* RECORDS FOR THIS EXERCISE *
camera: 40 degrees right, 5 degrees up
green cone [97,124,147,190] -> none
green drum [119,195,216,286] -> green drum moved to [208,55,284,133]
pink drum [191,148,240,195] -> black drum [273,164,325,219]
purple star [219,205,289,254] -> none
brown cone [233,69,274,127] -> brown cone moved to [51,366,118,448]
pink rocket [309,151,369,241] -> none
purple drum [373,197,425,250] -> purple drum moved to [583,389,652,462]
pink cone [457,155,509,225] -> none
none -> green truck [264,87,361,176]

* TASK DESCRIPTION *
Reproduce exactly the lines running from the one with "pink rocket [309,151,369,241] -> none" to the last line of the listing above. Add nothing else.

* ANSWER SECTION *
pink rocket [309,151,369,241] -> none
purple drum [373,197,425,250] -> purple drum moved to [583,389,652,462]
pink cone [457,155,509,225] -> none
none -> green truck [264,87,361,176]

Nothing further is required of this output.